*TASK INSTRUCTIONS*. What is needed is the run of lines from the one with "brown screwdriver: 8 -> 9" through the close of the data, set down exactly.

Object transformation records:
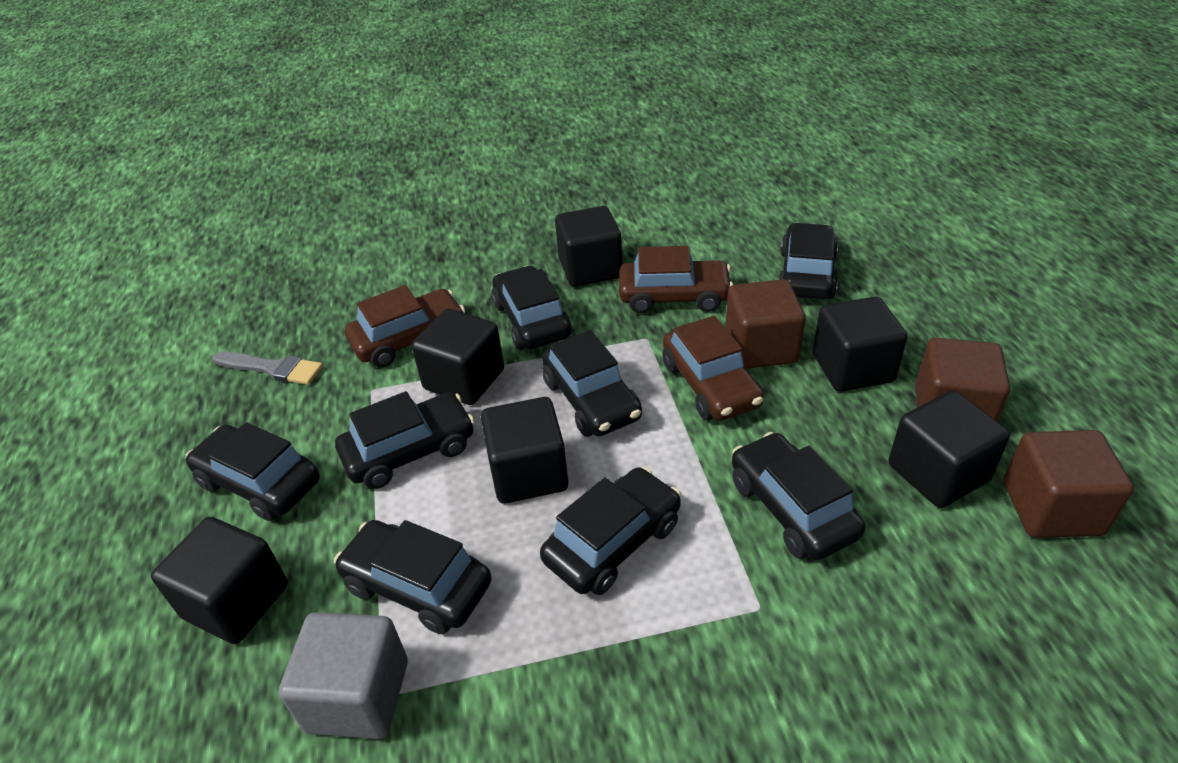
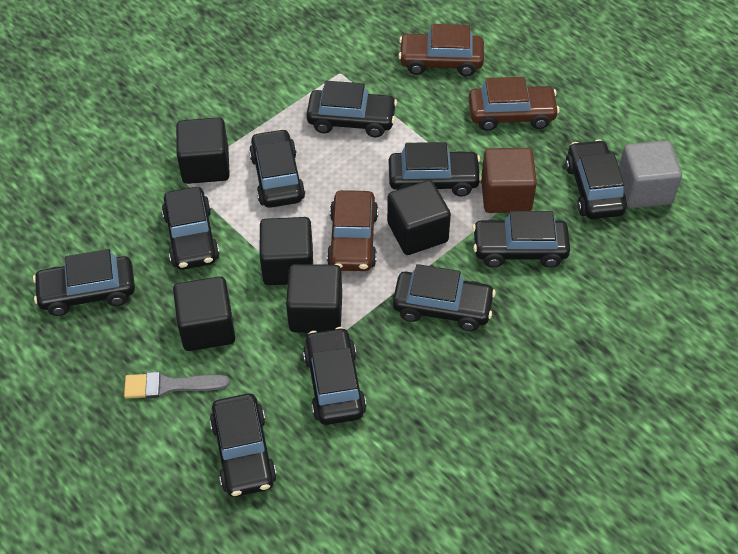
black car: 8 -> 10
black cube: 6 -> 5
brown cube: 3 -> 1

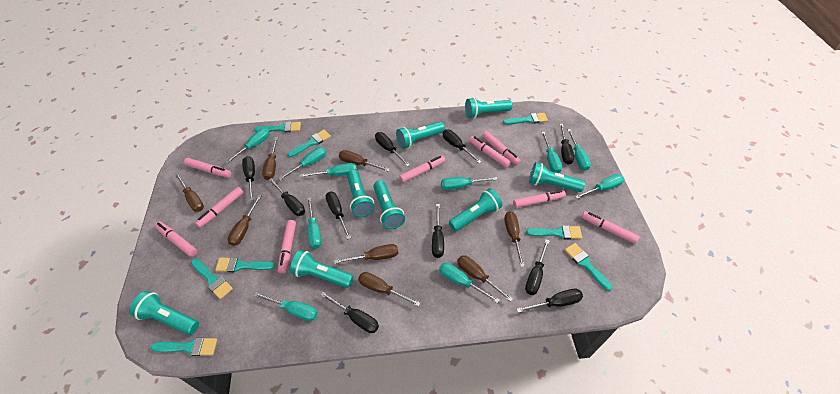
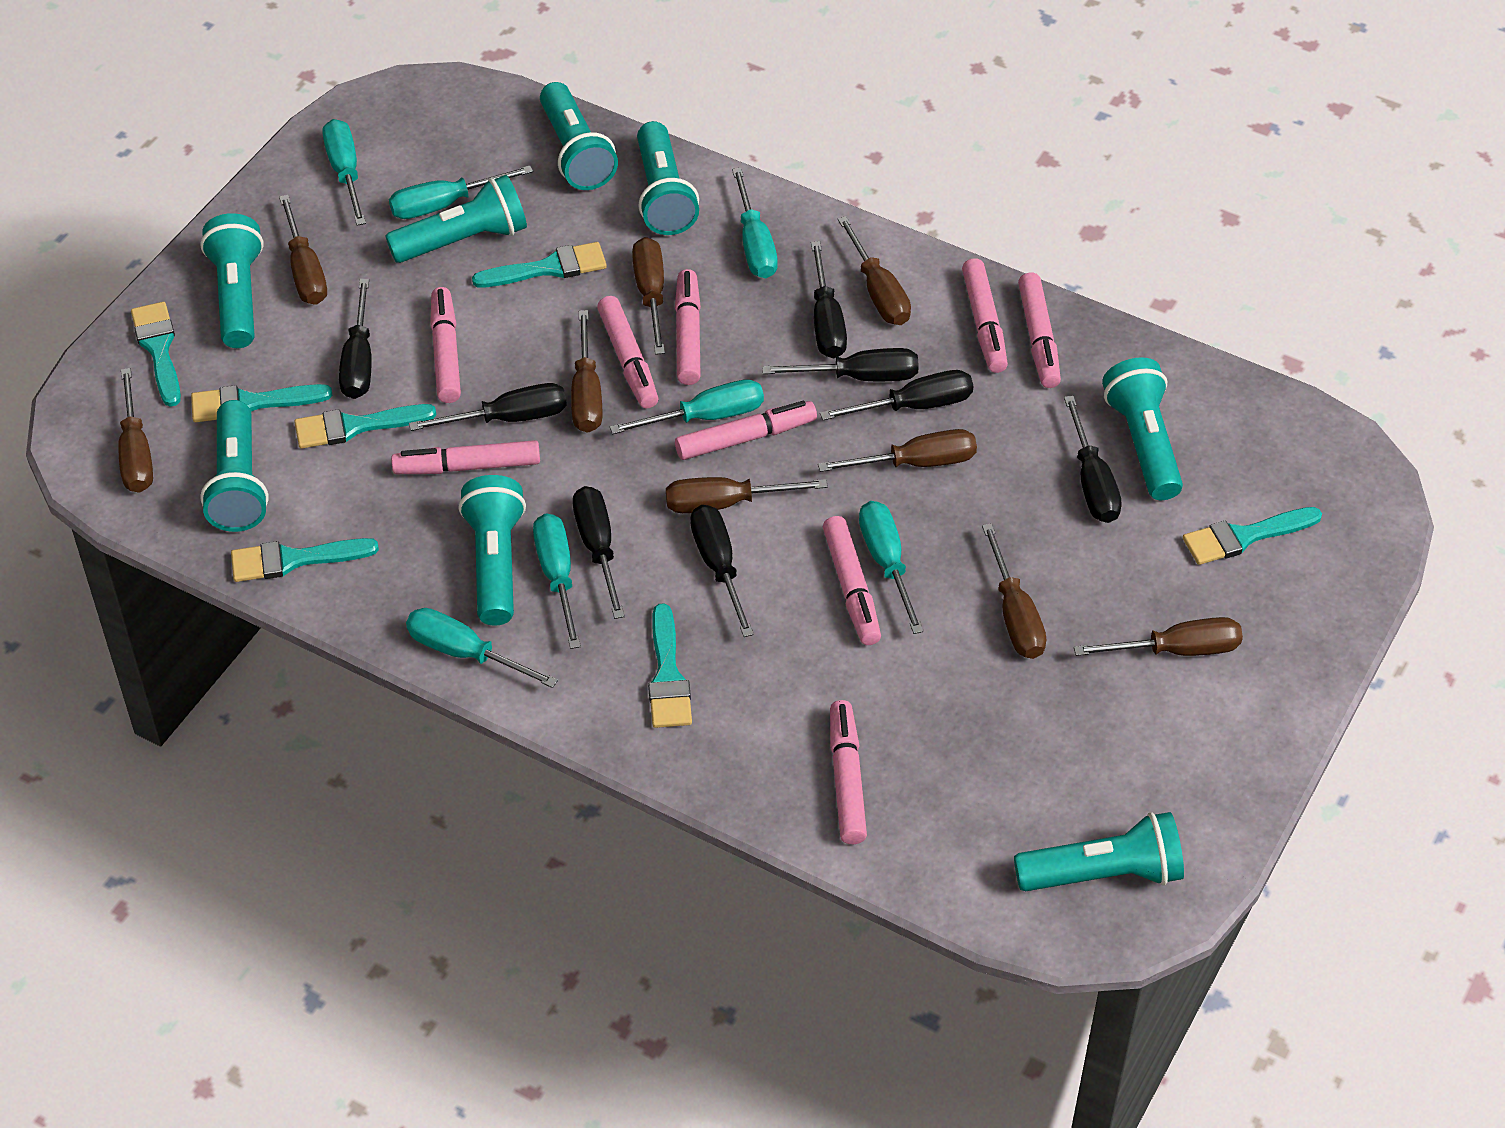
black screwdriver: 10 -> 8
brown screwdriver: 8 -> 9
turquoise brush: 8 -> 7
turquoise screwdriver: 10 -> 7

*RESPONSE AREA*.
brown screwdriver: 8 -> 9
turquoise brush: 8 -> 7
turquoise screwdriver: 10 -> 7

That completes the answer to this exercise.